## REQUIRED WORK
Copy out exactly the lines spanning the line with "red semicircle: (446, 274)" to the line with "blue rectangle: (85, 212)", inclusive, from the data underneath, with no pictures.

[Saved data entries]
Segment Open
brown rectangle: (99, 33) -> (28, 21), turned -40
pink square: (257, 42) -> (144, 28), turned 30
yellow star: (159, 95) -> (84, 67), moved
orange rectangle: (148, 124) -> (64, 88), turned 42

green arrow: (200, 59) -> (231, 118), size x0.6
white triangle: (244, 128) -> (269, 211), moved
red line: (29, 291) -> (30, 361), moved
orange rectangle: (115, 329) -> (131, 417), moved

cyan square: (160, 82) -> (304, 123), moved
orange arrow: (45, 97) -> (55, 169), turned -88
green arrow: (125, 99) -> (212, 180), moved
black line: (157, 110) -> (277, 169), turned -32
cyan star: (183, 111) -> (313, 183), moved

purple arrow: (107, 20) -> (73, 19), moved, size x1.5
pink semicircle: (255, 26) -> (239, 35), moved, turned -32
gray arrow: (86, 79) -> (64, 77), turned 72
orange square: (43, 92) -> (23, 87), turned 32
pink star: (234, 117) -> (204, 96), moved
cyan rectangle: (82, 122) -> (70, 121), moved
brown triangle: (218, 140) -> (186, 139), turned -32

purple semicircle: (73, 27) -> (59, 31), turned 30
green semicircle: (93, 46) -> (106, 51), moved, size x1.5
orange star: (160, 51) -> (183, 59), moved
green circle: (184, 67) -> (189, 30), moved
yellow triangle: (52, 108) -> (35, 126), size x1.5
Segment Closed
Segment Open
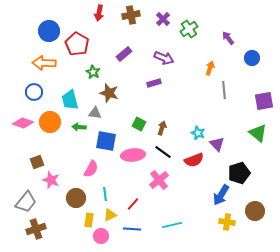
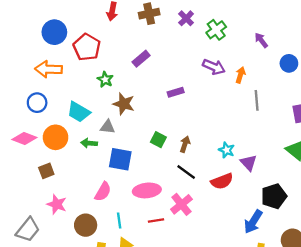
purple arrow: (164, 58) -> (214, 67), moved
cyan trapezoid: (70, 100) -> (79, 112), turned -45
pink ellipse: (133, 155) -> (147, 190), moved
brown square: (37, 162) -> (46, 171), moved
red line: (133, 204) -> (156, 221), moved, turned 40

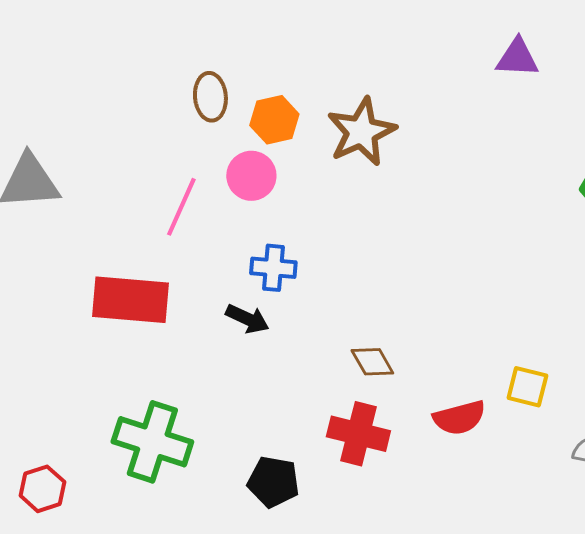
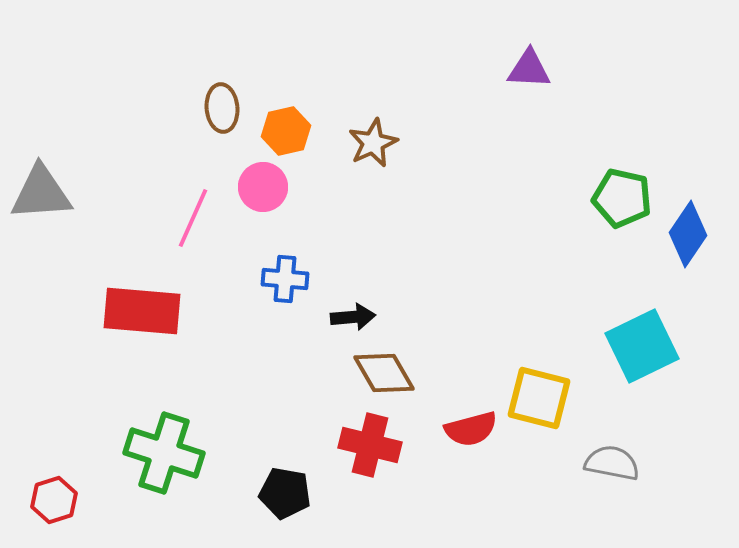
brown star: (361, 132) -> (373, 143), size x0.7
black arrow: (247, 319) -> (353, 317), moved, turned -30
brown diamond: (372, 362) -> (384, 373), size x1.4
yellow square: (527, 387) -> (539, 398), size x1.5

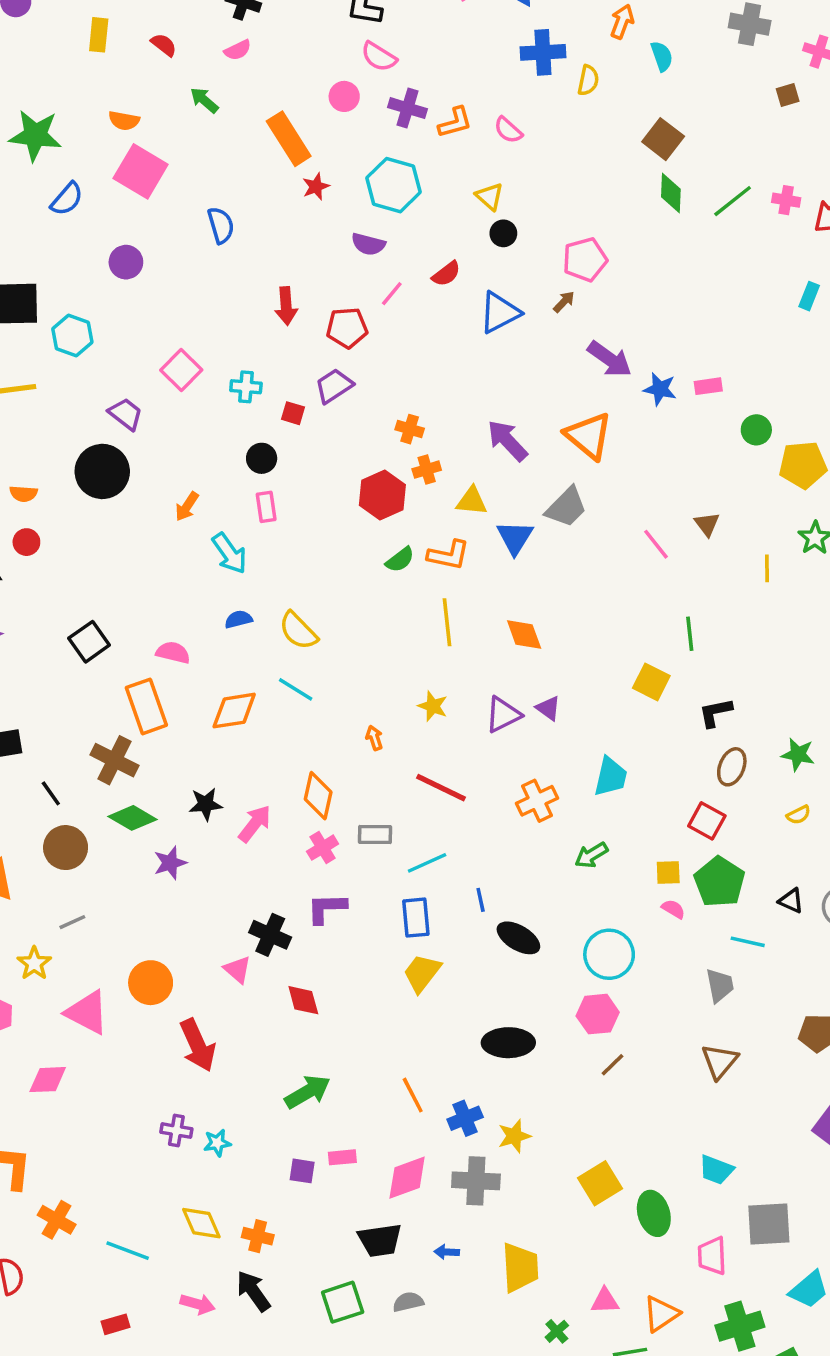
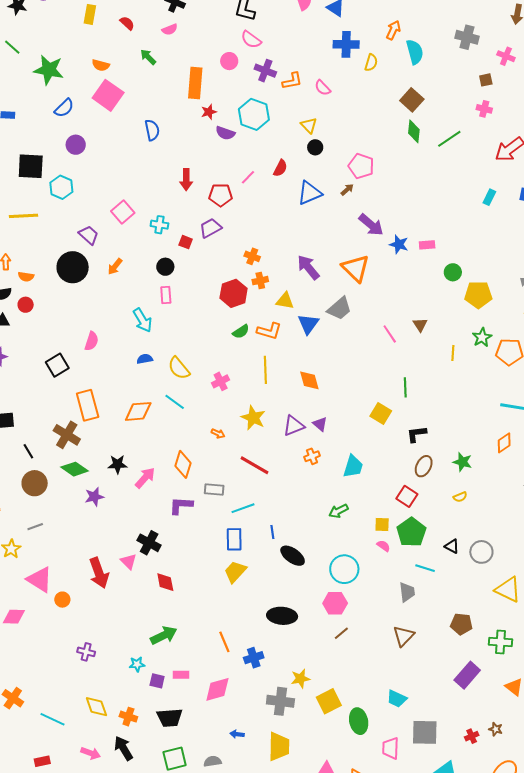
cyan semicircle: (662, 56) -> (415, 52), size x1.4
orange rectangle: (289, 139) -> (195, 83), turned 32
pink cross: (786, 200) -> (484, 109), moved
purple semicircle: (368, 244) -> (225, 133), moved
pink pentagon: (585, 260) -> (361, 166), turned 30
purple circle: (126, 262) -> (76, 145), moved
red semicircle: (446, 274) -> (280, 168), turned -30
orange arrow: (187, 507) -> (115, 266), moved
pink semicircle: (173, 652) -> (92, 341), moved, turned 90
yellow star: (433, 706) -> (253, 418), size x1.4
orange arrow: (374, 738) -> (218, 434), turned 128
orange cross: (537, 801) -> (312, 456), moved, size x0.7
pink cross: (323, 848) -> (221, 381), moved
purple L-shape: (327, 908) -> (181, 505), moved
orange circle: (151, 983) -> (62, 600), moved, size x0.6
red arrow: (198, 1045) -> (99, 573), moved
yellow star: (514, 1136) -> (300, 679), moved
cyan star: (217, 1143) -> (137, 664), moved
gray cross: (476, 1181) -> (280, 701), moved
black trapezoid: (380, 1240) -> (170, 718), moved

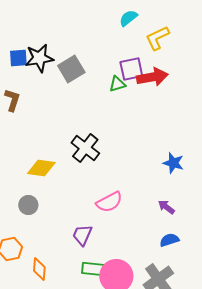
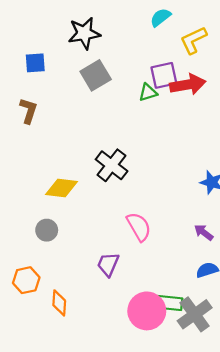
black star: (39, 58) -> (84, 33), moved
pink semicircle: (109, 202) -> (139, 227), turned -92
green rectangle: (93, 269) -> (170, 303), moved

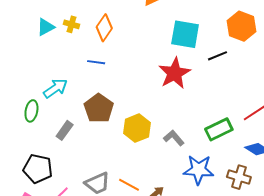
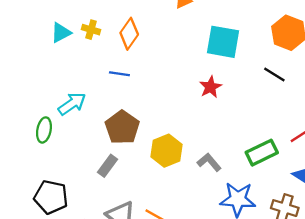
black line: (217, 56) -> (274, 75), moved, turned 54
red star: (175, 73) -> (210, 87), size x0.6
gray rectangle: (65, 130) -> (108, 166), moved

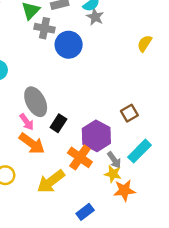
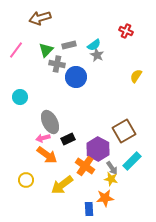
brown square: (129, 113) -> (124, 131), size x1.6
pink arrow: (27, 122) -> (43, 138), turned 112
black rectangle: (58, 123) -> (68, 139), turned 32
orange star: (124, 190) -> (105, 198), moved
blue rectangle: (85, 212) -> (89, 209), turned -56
Segment Closed
## TASK OUTPUT
red semicircle: (446, 274) -> (280, 168), turned -30
orange arrow: (187, 507) -> (115, 266), moved
pink semicircle: (173, 652) -> (92, 341), moved, turned 90
yellow star: (433, 706) -> (253, 418), size x1.4
orange arrow: (374, 738) -> (218, 434), turned 128
orange cross: (537, 801) -> (312, 456), moved, size x0.7
pink cross: (323, 848) -> (221, 381), moved
purple L-shape: (327, 908) -> (181, 505), moved
orange circle: (151, 983) -> (62, 600), moved, size x0.6
red arrow: (198, 1045) -> (99, 573), moved
yellow star: (514, 1136) -> (300, 679), moved
cyan star: (217, 1143) -> (137, 664), moved
gray cross: (476, 1181) -> (280, 701), moved
black trapezoid: (380, 1240) -> (170, 718), moved

black star: (39, 58) -> (84, 33), moved
pink semicircle: (109, 202) -> (139, 227), turned -92
green rectangle: (93, 269) -> (170, 303), moved

black line: (217, 56) -> (274, 75), moved, turned 54
red star: (175, 73) -> (210, 87), size x0.6
gray rectangle: (65, 130) -> (108, 166), moved

brown square: (129, 113) -> (124, 131), size x1.6
pink arrow: (27, 122) -> (43, 138), turned 112
black rectangle: (58, 123) -> (68, 139), turned 32
orange star: (124, 190) -> (105, 198), moved
blue rectangle: (85, 212) -> (89, 209), turned -56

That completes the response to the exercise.